Top of DATA SHOWN
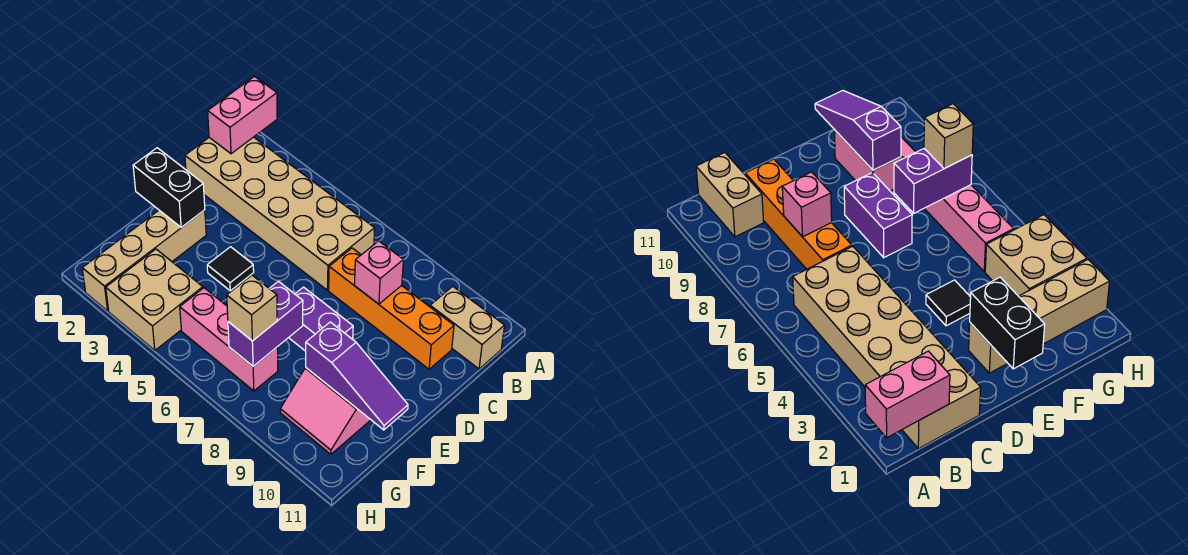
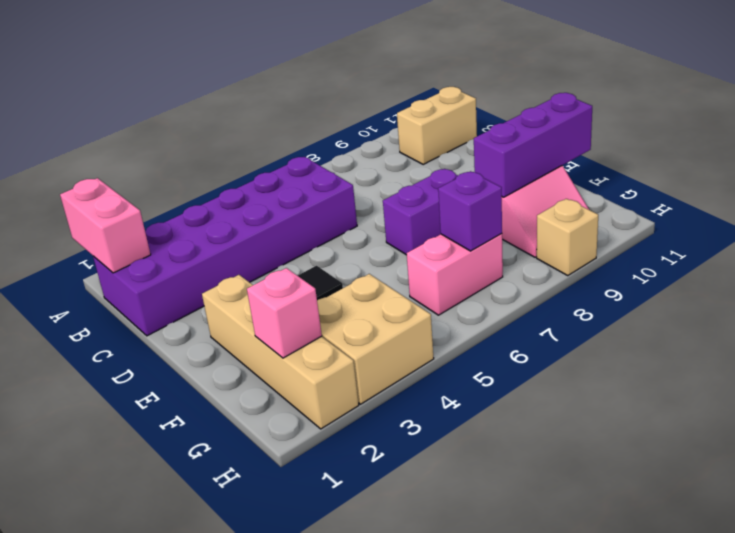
tan brick B1:C6 level 1 -> purple brick B1:C6 level 1
orange brick C7:C10 level 1 -> none
pink brick C8 level 2 -> pink brick G2 level 2
black brick E1:E2 level 2 -> none
purple brick F7:G7 level 2 -> purple brick G7 level 2
purple slope F9:F11 level 2 top 9 -> purple brick F9:F11 level 2
pink brick G5:G7 level 1 -> pink brick G6:G7 level 1
tan brick G7 level 3 -> tan brick H9 level 1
Bottom of DATA SHOWN
GOAL OF THE EXERCISE
With no pictures included, write out the entries exactly.

SOLVED PROBLEM
tan brick B1:C6 level 1 -> purple brick B1:C6 level 1
orange brick C7:C10 level 1 -> none
pink brick C8 level 2 -> pink brick G2 level 2
black brick E1:E2 level 2 -> none
purple brick F7:G7 level 2 -> purple brick G7 level 2
purple slope F9:F11 level 2 top 9 -> purple brick F9:F11 level 2
pink brick G5:G7 level 1 -> pink brick G6:G7 level 1
tan brick G7 level 3 -> tan brick H9 level 1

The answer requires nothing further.